WHAT YOU HAVE TO DO: Pull from the data below each line where the word "none" occurs, and copy it.

--- --- ---

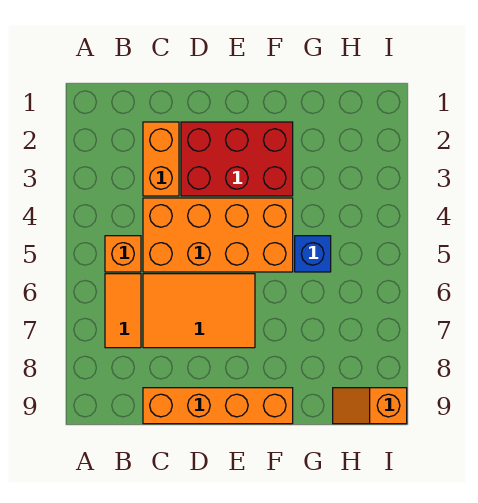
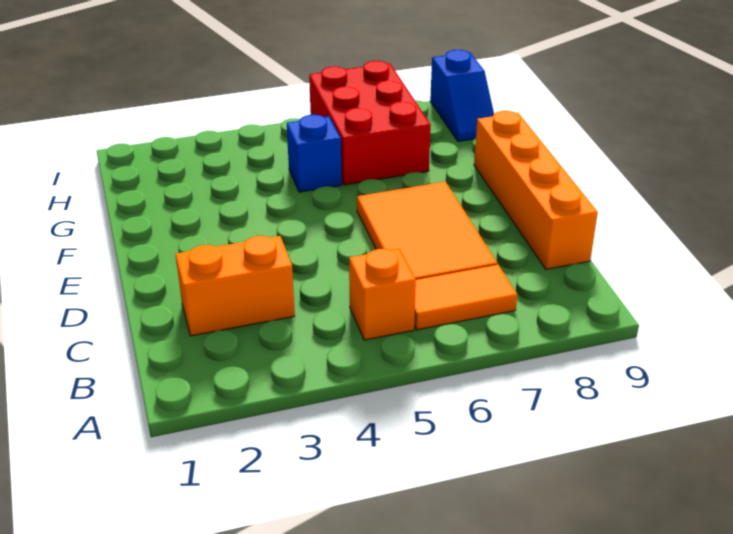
orange brick C4:F5 level 1 -> none
red brick D2:F3 level 1 -> red brick G6:I7 level 1
orange slope H9:I9 level 1 top I -> blue slope H9:I9 level 1 top I

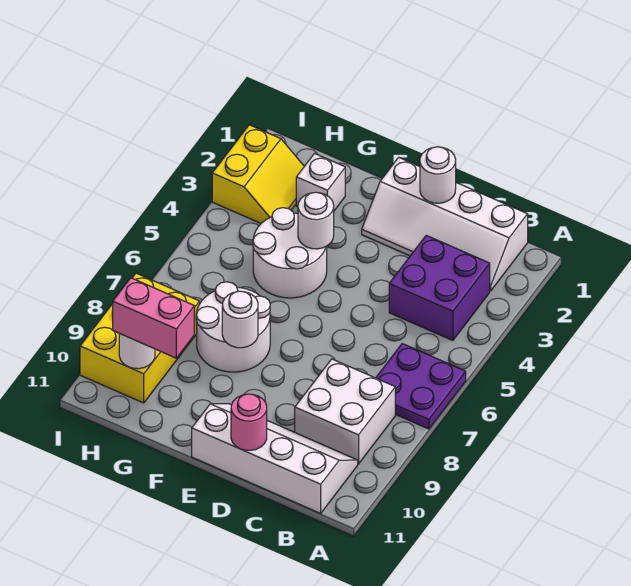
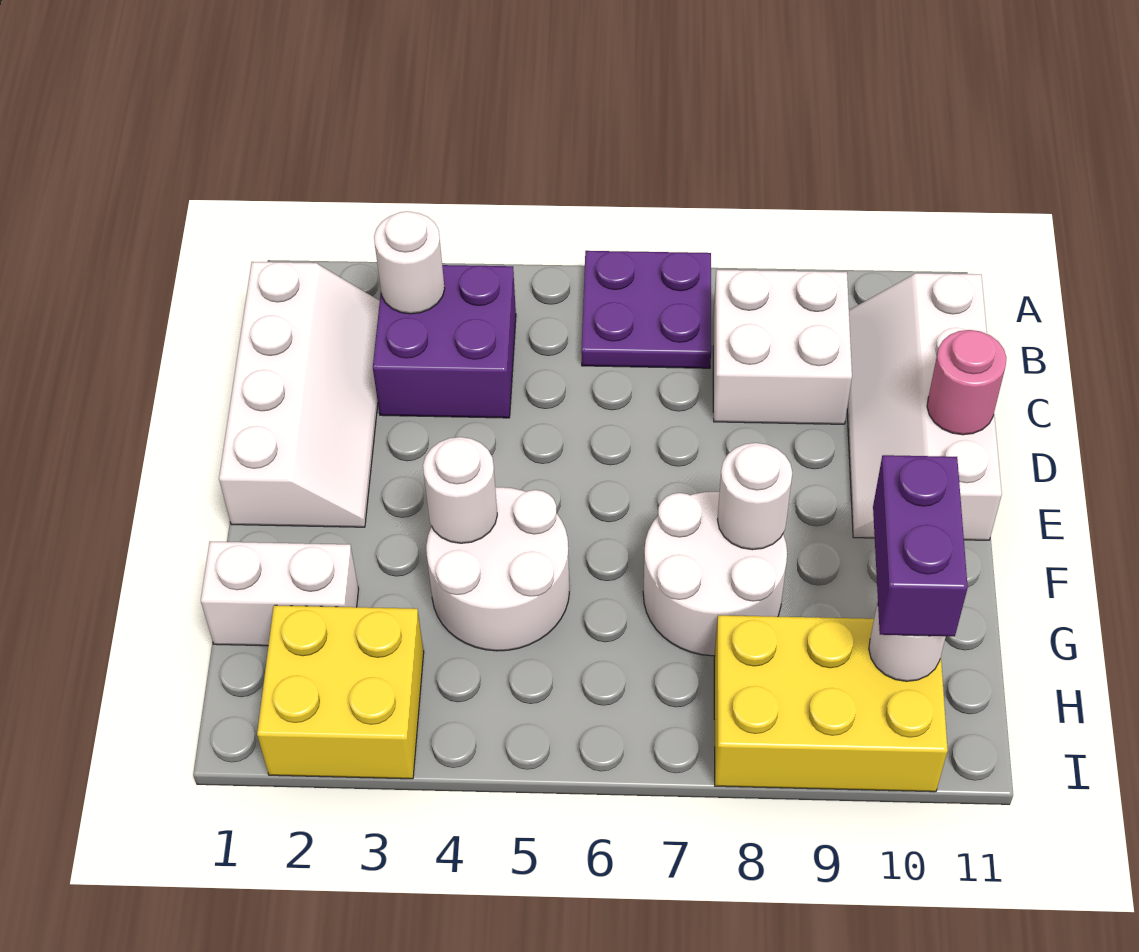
white round brick D1 level 2 -> white round brick B3 level 2
white brick G2 level 1 -> white brick G1:G2 level 1
pink brick G10:H10 level 3 -> purple brick G10:H10 level 3
yellow slope H2:I3 level 1 top I -> yellow brick H2:I3 level 1

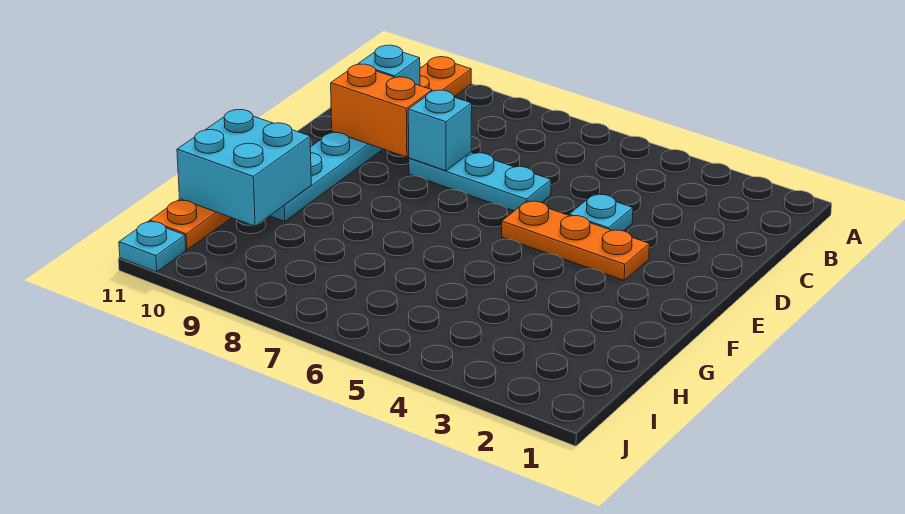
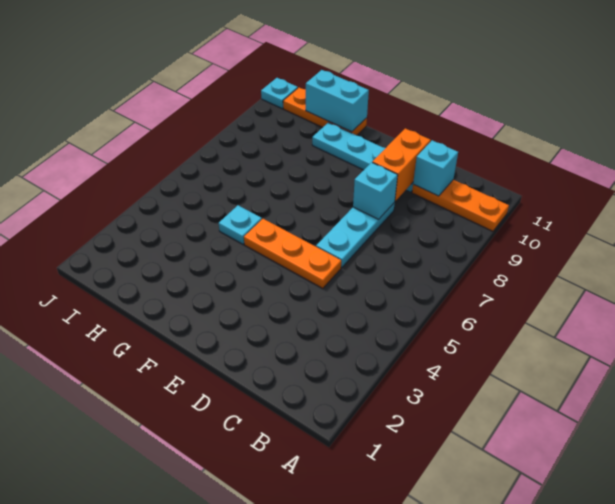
cyan plate D4 level 1 -> cyan plate G5 level 1
orange plate E3:E5 level 1 -> orange plate D5:F5 level 1
cyan brick G10:H11 level 2 -> cyan brick G11:H11 level 2

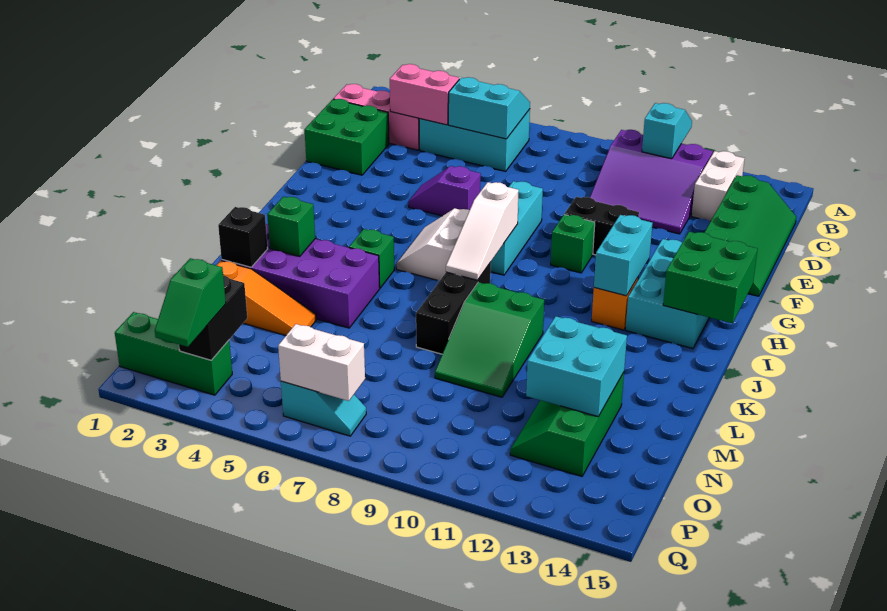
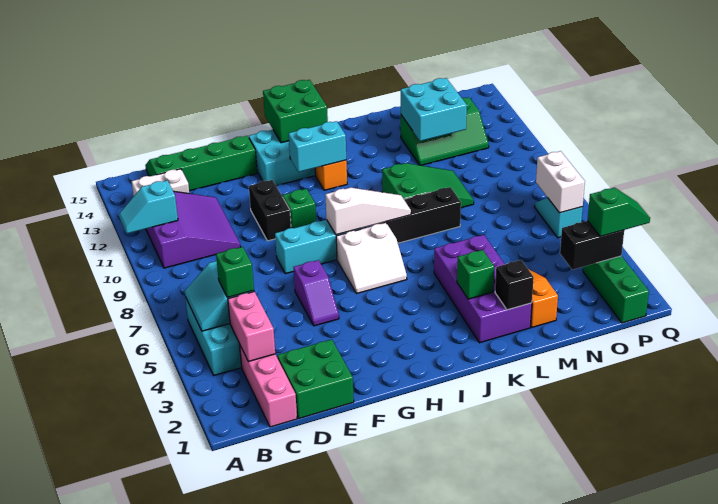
green brick J5 level 1 -> green brick C5 level 3

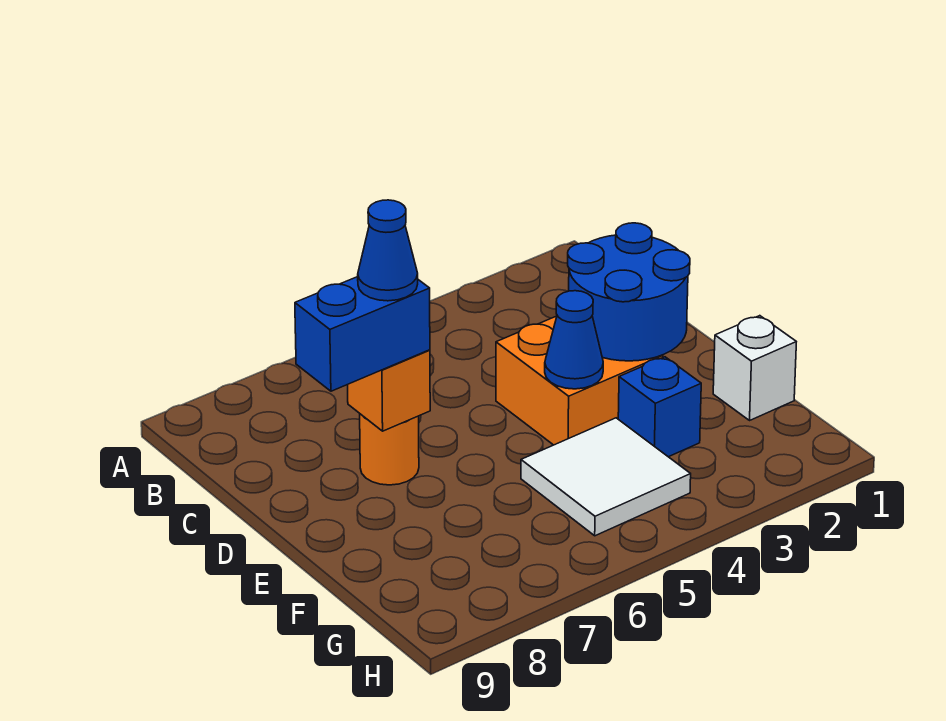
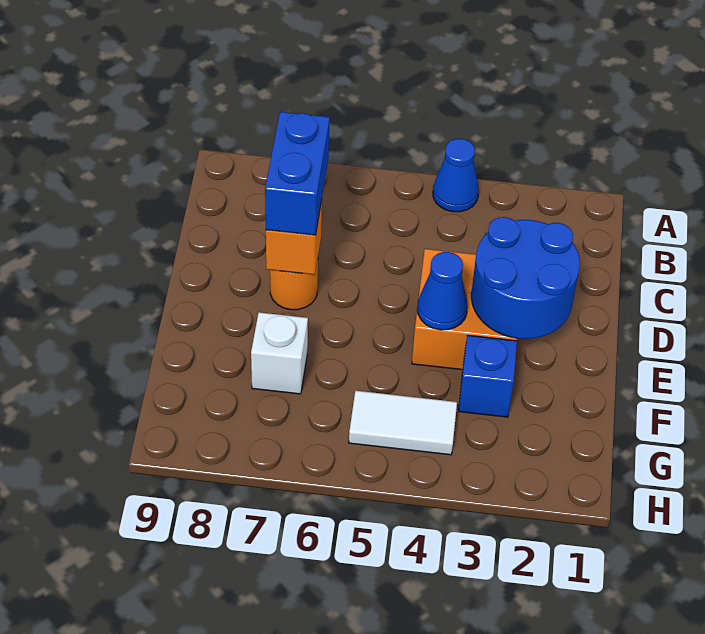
blue brick D7:D8 level 3 -> blue brick C7:D7 level 3
blue cone D7 level 4 -> blue cone A4 level 1
white brick F1 level 1 -> white brick F7 level 1
white tile F4:G5 level 1 -> white tile G4:G5 level 1

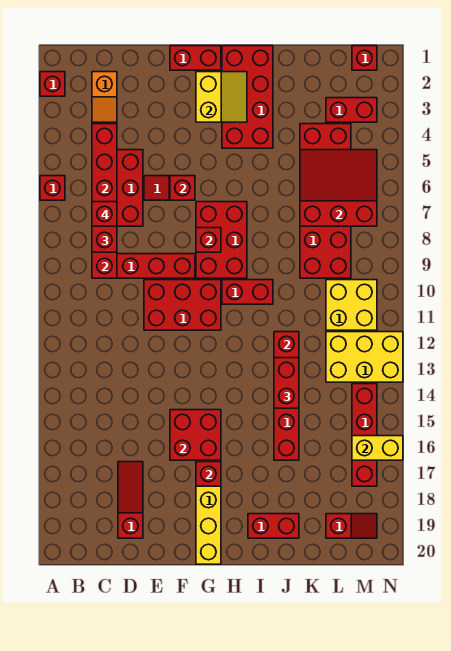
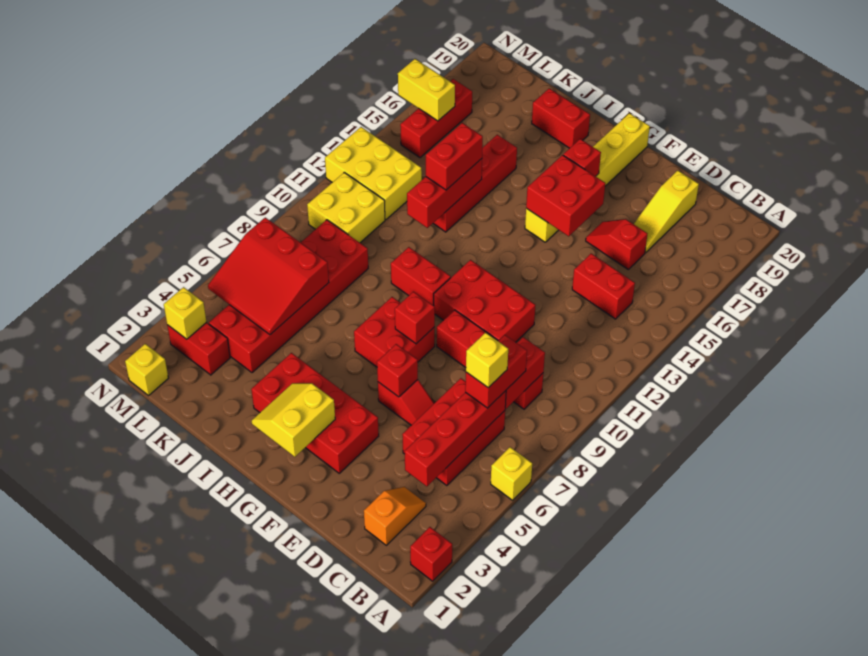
red brick A6 level 1 -> yellow brick A6 level 1
red brick C7 level 4 -> yellow brick C7 level 4
red slope D17:D19 level 1 top 19 -> yellow slope D17:D19 level 1 top 19
red brick F1:G1 level 1 -> red brick C14:D14 level 1
red brick G7:H9 level 1 -> red brick G7:H8 level 1
red brick H1:I4 level 1 -> red brick F3:I4 level 1
red slope L19:M19 level 1 top L -> red slope D16:E16 level 1 top D
red brick M1 level 1 -> yellow brick M1 level 1
none -> yellow brick M3 level 2
red brick M14:M17 level 1 -> red brick M15:M17 level 1

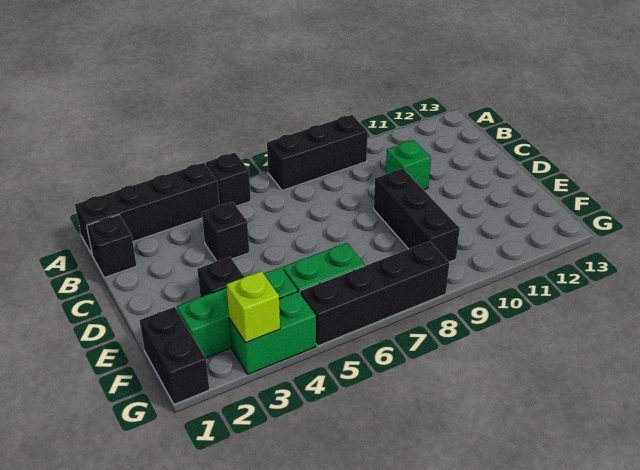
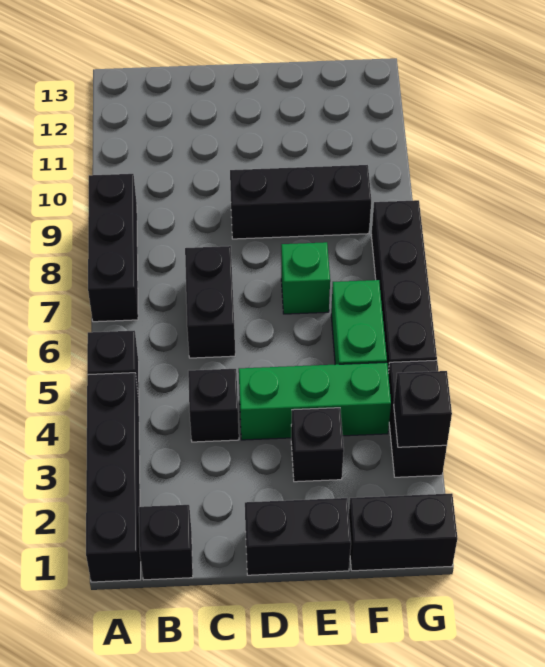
none -> black brick C6:C7 level 1
green brick C10 level 1 -> green brick E7 level 1
none -> black brick D1:E1 level 1
green brick F2:F4 level 1 -> green brick D4:F4 level 1
green brick G3:G4 level 1 -> black brick G3:G4 level 1
lime brick G3 level 2 -> black brick G3 level 2

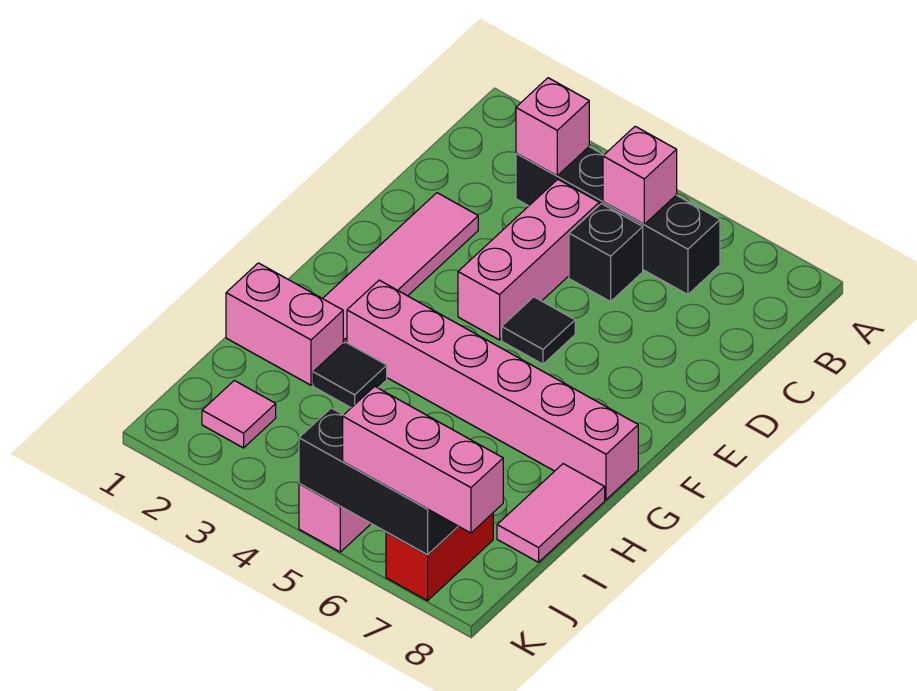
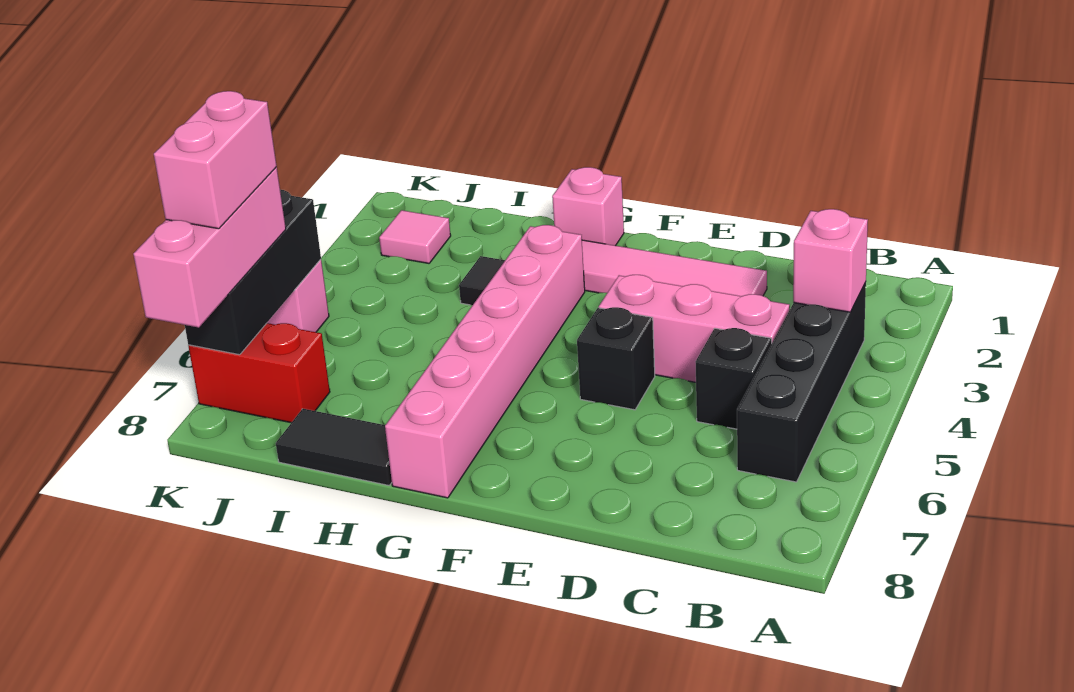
pink brick B5 level 2 -> pink brick G1 level 1
black tile E5 level 1 -> black brick E5 level 1
pink brick H1:H2 level 1 -> pink brick K6:K7 level 4
pink tile H8:I8 level 1 -> black tile H8:I8 level 1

--- --- ---

RESPONSE BELOW:
orange brick C4:F5 level 1 -> none
none -> yellow brick M3 level 2
none -> black brick C6:C7 level 1
none -> black brick D1:E1 level 1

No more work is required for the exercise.